>> start Dataset content
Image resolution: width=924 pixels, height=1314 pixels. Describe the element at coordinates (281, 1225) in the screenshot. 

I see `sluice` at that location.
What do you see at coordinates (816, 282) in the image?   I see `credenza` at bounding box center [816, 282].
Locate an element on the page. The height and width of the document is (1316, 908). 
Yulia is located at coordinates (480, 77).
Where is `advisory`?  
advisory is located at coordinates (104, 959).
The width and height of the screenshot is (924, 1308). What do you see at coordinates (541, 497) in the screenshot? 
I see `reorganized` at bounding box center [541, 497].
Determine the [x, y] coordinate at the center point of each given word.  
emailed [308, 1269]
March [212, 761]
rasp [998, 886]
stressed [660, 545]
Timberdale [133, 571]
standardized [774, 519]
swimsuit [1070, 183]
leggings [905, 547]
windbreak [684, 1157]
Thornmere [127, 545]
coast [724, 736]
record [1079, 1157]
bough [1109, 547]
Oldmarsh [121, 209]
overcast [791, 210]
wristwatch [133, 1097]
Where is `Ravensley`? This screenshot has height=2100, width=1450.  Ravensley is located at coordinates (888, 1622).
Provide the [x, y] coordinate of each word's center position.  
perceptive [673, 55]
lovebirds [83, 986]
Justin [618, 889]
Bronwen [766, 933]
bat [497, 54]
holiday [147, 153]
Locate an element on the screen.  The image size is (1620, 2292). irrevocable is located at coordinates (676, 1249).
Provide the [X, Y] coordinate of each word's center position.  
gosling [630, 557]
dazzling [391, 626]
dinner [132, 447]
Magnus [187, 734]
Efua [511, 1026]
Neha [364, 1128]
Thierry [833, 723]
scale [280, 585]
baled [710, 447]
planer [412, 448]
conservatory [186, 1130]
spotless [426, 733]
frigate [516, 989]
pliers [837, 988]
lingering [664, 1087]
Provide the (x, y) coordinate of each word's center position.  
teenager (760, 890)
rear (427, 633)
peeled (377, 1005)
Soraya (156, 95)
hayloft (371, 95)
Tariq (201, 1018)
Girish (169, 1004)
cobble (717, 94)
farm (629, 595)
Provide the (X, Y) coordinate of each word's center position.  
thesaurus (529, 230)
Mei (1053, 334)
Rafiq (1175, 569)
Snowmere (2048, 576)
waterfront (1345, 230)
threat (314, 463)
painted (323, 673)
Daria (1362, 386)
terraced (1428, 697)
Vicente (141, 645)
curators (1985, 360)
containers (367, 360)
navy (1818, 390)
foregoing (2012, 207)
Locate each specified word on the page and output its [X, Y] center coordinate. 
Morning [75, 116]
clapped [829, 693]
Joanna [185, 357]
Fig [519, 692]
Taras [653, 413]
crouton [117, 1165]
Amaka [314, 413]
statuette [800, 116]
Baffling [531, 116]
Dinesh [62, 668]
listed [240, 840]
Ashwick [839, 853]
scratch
>> end Dataset content
• **Required work**:
Rewrite all of the material above, replacing "center position" with "midpoint" and leaving everything else unchanged.

• **Exercise answer**:
Image resolution: width=924 pixels, height=1314 pixels. Describe the element at coordinates (281, 1225) in the screenshot. 

I see `sluice` at that location.
What do you see at coordinates (816, 282) in the image?   I see `credenza` at bounding box center [816, 282].
Locate an element on the page. The height and width of the document is (1316, 908). 
Yulia is located at coordinates (480, 77).
Where is `advisory`?  
advisory is located at coordinates (104, 959).
The width and height of the screenshot is (924, 1308). What do you see at coordinates (541, 497) in the screenshot? 
I see `reorganized` at bounding box center [541, 497].
Determine the [x, y] coordinate at the center point of each given word.  
emailed [308, 1269]
March [212, 761]
rasp [998, 886]
stressed [660, 545]
Timberdale [133, 571]
standardized [774, 519]
swimsuit [1070, 183]
leggings [905, 547]
windbreak [684, 1157]
Thornmere [127, 545]
coast [724, 736]
record [1079, 1157]
bough [1109, 547]
Oldmarsh [121, 209]
overcast [791, 210]
wristwatch [133, 1097]
Where is `Ravensley`? This screenshot has height=2100, width=1450.  Ravensley is located at coordinates (888, 1622).
Provide the [x, y] coordinate of each word's midpoint.  
perceptive [673, 55]
lovebirds [83, 986]
Justin [618, 889]
Bronwen [766, 933]
bat [497, 54]
holiday [147, 153]
Locate an element on the screen.  The image size is (1620, 2292). irrevocable is located at coordinates (676, 1249).
Provide the [X, Y] coordinate of each word's midpoint.  
gosling [630, 557]
dazzling [391, 626]
dinner [132, 447]
Magnus [187, 734]
Efua [511, 1026]
Neha [364, 1128]
Thierry [833, 723]
scale [280, 585]
baled [710, 447]
planer [412, 448]
conservatory [186, 1130]
spotless [426, 733]
frigate [516, 989]
pliers [837, 988]
lingering [664, 1087]
Provide the (x, y) coordinate of each word's midpoint.  
teenager (760, 890)
rear (427, 633)
peeled (377, 1005)
Soraya (156, 95)
hayloft (371, 95)
Tariq (201, 1018)
Girish (169, 1004)
cobble (717, 94)
farm (629, 595)
Provide the (X, Y) coordinate of each word's midpoint.  
thesaurus (529, 230)
Mei (1053, 334)
Rafiq (1175, 569)
Snowmere (2048, 576)
waterfront (1345, 230)
threat (314, 463)
painted (323, 673)
Daria (1362, 386)
terraced (1428, 697)
Vicente (141, 645)
curators (1985, 360)
containers (367, 360)
navy (1818, 390)
foregoing (2012, 207)
Locate each specified word on the page and output its [X, Y] center coordinate. 
Morning [75, 116]
clapped [829, 693]
Joanna [185, 357]
Fig [519, 692]
Taras [653, 413]
crouton [117, 1165]
Amaka [314, 413]
statuette [800, 116]
Baffling [531, 116]
Dinesh [62, 668]
listed [240, 840]
Ashwick [839, 853]
scratch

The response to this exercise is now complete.